» What this task involves:
Exactly the lines from the one holding "C15: 1uF (plus" to the end of the listing, both ends included, make up the expected answer.

Top of Input data

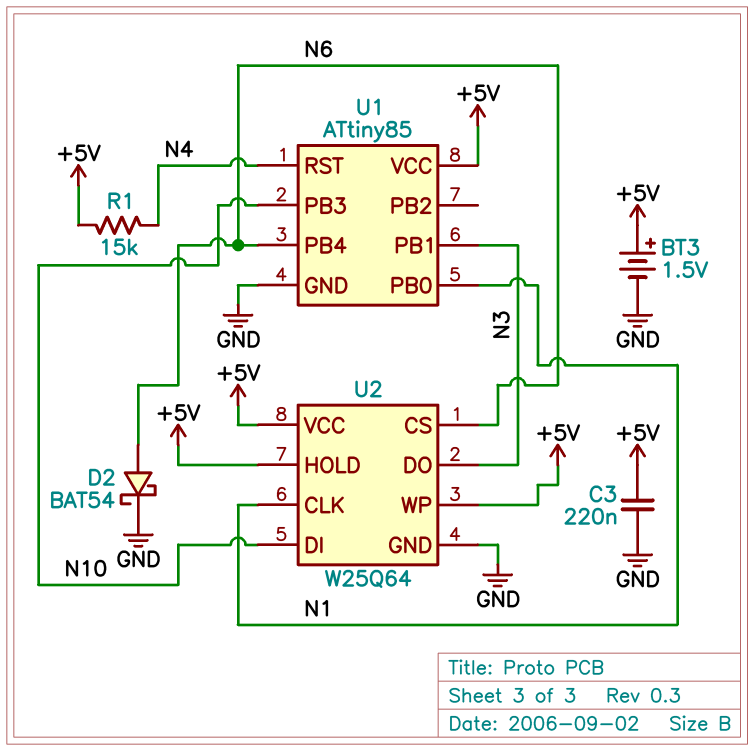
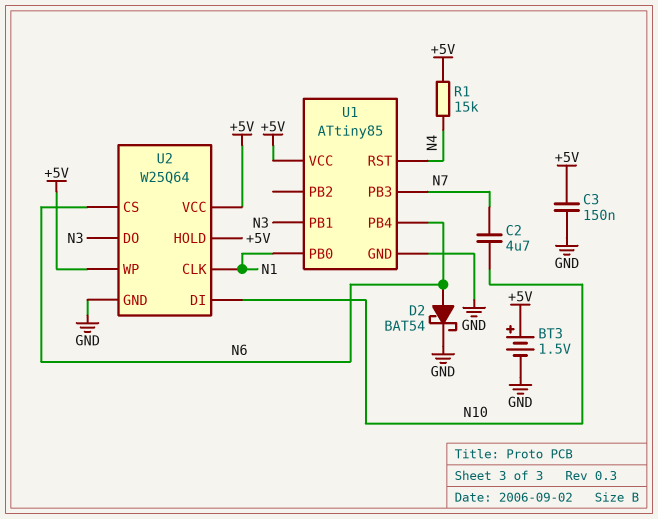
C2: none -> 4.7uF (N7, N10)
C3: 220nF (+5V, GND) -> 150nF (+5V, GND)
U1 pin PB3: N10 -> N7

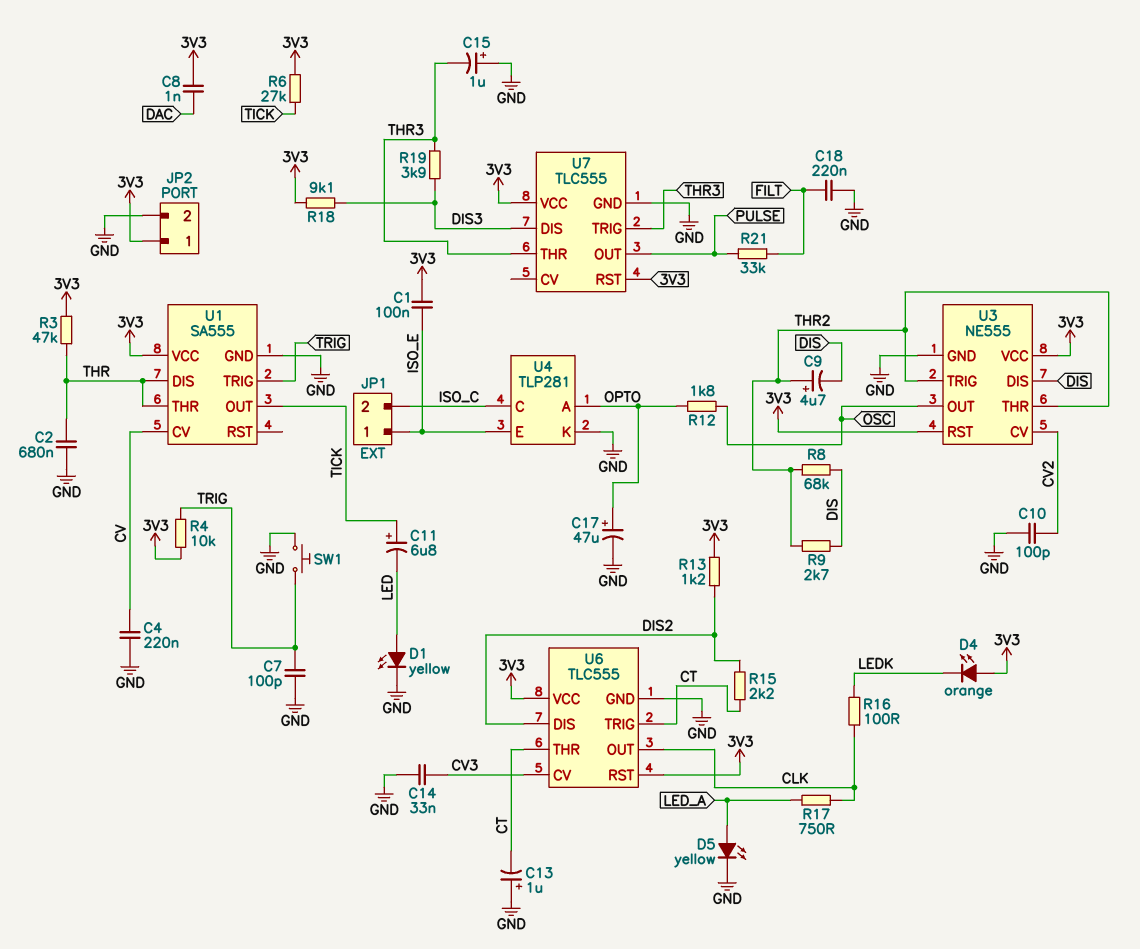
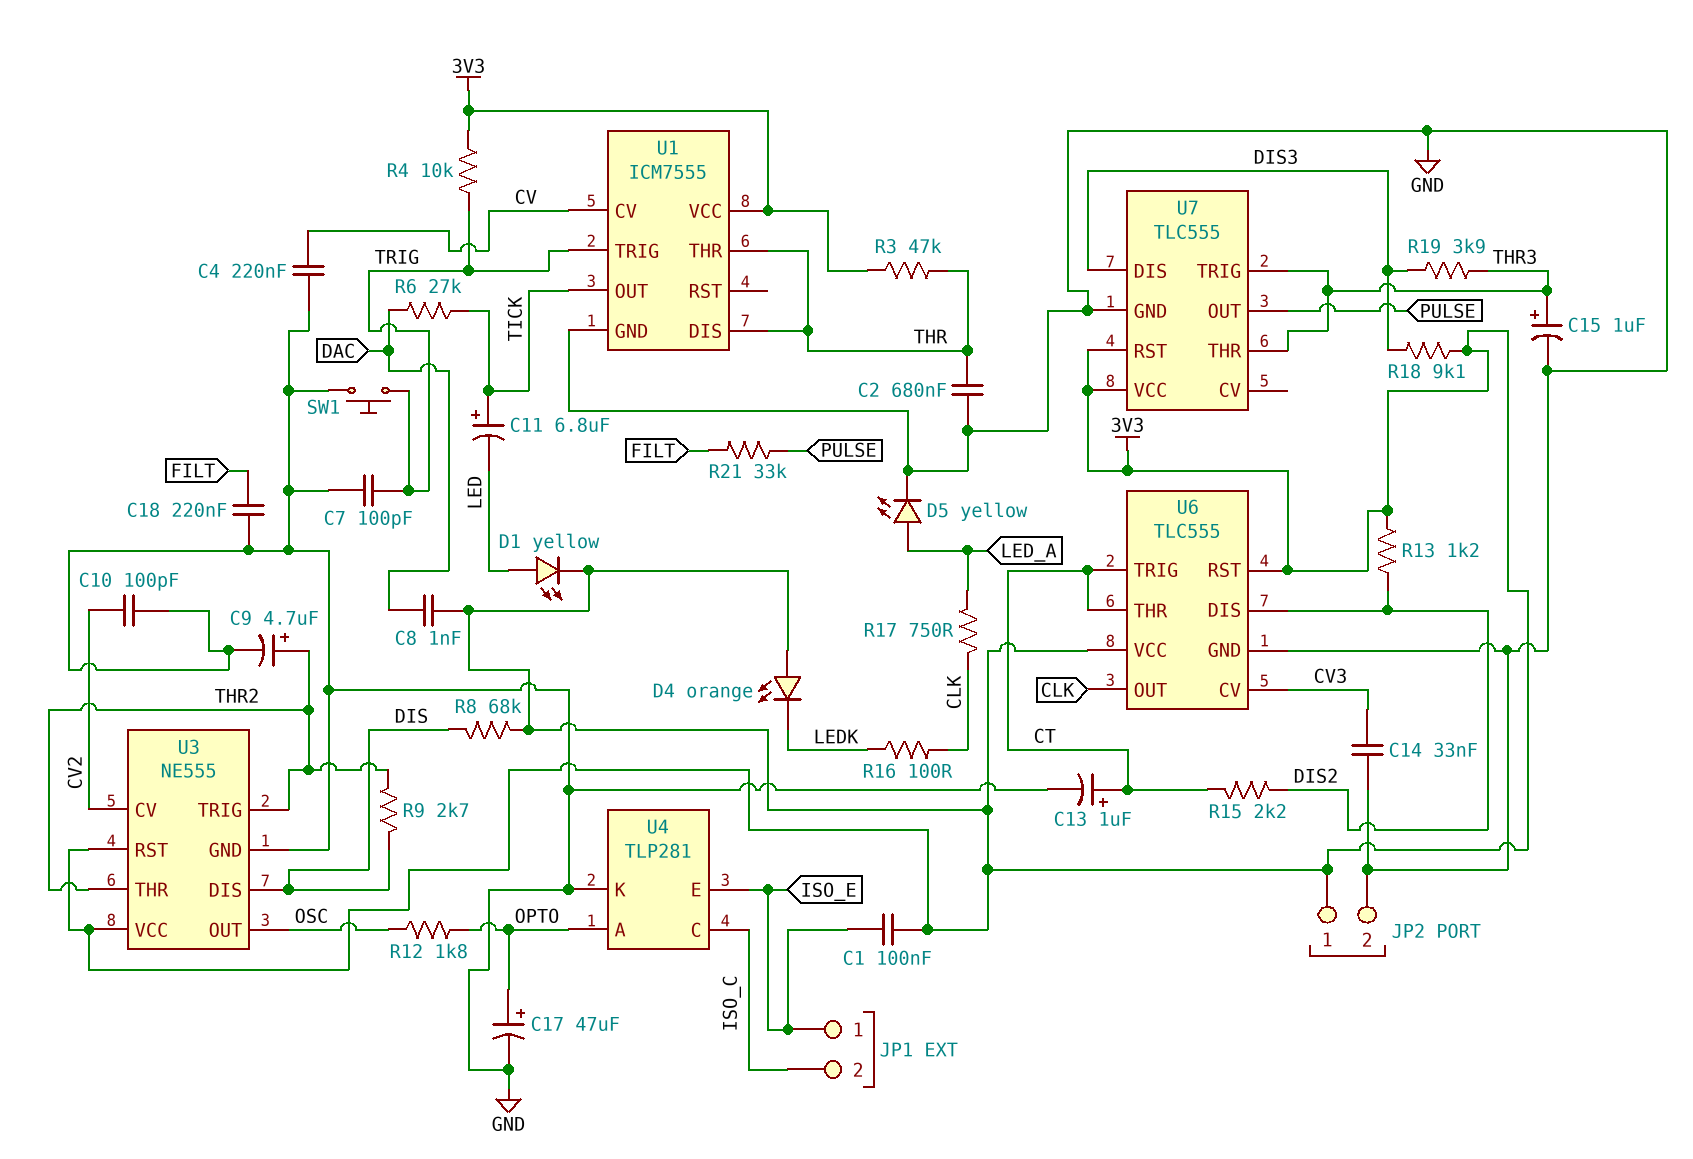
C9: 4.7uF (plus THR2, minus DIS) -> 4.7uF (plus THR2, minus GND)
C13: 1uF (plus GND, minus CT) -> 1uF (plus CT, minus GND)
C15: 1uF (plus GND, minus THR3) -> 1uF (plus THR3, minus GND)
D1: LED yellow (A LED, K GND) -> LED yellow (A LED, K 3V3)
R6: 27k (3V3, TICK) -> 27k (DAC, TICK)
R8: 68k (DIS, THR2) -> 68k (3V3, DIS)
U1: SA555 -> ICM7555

Bottom of Input data

» Exercise answer:
C15: 1uF (plus GND, minus THR3) -> 1uF (plus THR3, minus GND)
D1: LED yellow (A LED, K GND) -> LED yellow (A LED, K 3V3)
R6: 27k (3V3, TICK) -> 27k (DAC, TICK)
R8: 68k (DIS, THR2) -> 68k (3V3, DIS)
U1: SA555 -> ICM7555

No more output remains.